**Exercise directions:**
From the line that contains "U1 pin SCL: SDA -> SCL" through the line that contains "CN2 pin 2: VEE -> SIG13", output every line of the listing below exactly and leave out all the rest.

**Records for the exercise:**
Content starts

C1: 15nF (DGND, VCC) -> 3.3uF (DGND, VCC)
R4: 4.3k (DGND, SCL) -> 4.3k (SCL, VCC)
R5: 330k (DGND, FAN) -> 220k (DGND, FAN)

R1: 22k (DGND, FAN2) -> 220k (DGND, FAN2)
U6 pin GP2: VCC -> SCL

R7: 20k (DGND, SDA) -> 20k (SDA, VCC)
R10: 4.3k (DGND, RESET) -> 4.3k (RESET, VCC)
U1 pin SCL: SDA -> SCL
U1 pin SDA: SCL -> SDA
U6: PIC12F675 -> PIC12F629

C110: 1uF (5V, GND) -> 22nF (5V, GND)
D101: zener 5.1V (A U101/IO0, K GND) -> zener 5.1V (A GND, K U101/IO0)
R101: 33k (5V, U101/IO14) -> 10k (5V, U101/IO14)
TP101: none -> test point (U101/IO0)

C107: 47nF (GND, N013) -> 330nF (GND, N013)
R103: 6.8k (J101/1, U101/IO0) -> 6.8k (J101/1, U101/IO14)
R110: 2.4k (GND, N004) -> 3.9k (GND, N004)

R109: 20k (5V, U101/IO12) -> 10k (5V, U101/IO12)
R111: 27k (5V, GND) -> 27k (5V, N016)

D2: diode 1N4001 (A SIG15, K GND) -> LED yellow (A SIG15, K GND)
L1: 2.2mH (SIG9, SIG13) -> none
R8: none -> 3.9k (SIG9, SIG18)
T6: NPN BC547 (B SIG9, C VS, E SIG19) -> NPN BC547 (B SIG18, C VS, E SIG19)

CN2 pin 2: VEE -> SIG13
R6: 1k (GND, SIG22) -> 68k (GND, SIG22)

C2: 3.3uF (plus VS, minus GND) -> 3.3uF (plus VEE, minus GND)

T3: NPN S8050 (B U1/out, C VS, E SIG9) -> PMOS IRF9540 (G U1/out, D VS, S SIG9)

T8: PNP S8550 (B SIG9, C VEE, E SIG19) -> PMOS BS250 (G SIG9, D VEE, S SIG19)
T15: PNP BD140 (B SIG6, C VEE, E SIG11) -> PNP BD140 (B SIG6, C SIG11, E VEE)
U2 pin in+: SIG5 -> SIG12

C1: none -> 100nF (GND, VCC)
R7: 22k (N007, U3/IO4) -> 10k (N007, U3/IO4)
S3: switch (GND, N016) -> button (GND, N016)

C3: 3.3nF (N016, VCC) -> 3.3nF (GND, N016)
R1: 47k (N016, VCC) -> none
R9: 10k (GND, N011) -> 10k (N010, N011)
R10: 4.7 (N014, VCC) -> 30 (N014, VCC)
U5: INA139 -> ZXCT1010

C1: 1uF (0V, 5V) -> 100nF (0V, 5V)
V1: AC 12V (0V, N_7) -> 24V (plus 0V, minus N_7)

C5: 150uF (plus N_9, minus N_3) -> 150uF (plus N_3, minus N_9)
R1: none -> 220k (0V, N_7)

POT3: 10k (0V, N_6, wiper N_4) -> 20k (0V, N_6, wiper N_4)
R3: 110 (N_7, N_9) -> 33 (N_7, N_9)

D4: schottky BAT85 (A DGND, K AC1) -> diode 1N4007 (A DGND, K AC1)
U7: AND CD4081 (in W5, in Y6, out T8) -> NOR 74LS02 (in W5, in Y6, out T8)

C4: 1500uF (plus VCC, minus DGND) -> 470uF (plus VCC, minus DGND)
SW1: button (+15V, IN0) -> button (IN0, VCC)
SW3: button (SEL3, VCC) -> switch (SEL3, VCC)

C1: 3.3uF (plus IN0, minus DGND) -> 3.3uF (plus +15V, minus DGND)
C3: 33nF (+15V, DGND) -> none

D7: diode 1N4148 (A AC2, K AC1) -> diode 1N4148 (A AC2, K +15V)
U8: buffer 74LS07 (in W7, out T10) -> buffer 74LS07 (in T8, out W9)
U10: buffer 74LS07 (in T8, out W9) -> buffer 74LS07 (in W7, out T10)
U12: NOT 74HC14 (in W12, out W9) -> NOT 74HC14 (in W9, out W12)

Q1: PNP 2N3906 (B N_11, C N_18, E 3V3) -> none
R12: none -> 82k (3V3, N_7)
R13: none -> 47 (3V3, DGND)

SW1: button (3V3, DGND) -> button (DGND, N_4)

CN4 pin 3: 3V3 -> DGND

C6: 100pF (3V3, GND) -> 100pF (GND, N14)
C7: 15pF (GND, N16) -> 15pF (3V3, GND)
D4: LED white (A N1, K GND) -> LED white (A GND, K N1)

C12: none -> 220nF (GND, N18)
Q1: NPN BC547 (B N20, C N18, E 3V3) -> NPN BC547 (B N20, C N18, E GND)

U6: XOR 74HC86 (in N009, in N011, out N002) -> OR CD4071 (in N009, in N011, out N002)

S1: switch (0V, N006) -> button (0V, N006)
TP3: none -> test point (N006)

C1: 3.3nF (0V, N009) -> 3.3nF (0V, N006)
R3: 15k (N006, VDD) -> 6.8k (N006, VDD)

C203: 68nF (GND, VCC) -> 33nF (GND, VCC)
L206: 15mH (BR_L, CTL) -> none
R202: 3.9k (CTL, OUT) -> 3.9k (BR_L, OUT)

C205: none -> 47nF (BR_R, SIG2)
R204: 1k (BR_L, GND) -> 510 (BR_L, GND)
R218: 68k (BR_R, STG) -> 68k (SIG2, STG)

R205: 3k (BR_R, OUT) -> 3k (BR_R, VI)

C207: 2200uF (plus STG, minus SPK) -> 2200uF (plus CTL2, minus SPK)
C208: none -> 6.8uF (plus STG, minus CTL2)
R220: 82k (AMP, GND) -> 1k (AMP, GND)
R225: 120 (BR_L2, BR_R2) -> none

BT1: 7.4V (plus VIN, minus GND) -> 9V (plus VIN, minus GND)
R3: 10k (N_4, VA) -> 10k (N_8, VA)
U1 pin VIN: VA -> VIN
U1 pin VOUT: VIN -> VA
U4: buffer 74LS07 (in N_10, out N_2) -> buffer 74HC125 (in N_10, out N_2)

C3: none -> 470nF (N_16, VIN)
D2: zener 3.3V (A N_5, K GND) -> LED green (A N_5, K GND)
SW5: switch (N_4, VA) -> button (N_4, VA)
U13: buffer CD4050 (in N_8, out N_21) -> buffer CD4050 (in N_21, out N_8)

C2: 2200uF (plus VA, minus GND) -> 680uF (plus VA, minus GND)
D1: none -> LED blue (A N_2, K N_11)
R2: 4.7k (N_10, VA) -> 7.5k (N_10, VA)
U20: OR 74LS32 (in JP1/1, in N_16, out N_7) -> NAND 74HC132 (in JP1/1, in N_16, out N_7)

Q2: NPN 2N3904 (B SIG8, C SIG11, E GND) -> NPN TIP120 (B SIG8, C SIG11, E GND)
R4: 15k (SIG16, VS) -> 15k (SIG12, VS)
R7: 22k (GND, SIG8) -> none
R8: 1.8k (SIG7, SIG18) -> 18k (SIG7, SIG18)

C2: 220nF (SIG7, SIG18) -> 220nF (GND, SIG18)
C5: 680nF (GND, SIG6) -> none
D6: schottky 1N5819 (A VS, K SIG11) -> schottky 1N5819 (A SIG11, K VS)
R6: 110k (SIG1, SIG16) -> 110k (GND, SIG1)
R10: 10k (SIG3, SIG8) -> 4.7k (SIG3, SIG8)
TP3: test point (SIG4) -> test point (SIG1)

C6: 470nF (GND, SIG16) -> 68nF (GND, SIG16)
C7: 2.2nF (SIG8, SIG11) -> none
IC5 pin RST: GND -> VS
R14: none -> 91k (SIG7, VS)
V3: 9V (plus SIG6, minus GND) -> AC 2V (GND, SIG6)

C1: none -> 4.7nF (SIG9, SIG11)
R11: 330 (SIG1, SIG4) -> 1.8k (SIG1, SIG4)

Content ends

**Written solution:**
U1 pin SCL: SDA -> SCL
U1 pin SDA: SCL -> SDA
U6: PIC12F675 -> PIC12F629

C110: 1uF (5V, GND) -> 22nF (5V, GND)
D101: zener 5.1V (A U101/IO0, K GND) -> zener 5.1V (A GND, K U101/IO0)
R101: 33k (5V, U101/IO14) -> 10k (5V, U101/IO14)
TP101: none -> test point (U101/IO0)

C107: 47nF (GND, N013) -> 330nF (GND, N013)
R103: 6.8k (J101/1, U101/IO0) -> 6.8k (J101/1, U101/IO14)
R110: 2.4k (GND, N004) -> 3.9k (GND, N004)

R109: 20k (5V, U101/IO12) -> 10k (5V, U101/IO12)
R111: 27k (5V, GND) -> 27k (5V, N016)

D2: diode 1N4001 (A SIG15, K GND) -> LED yellow (A SIG15, K GND)
L1: 2.2mH (SIG9, SIG13) -> none
R8: none -> 3.9k (SIG9, SIG18)
T6: NPN BC547 (B SIG9, C VS, E SIG19) -> NPN BC547 (B SIG18, C VS, E SIG19)

CN2 pin 2: VEE -> SIG13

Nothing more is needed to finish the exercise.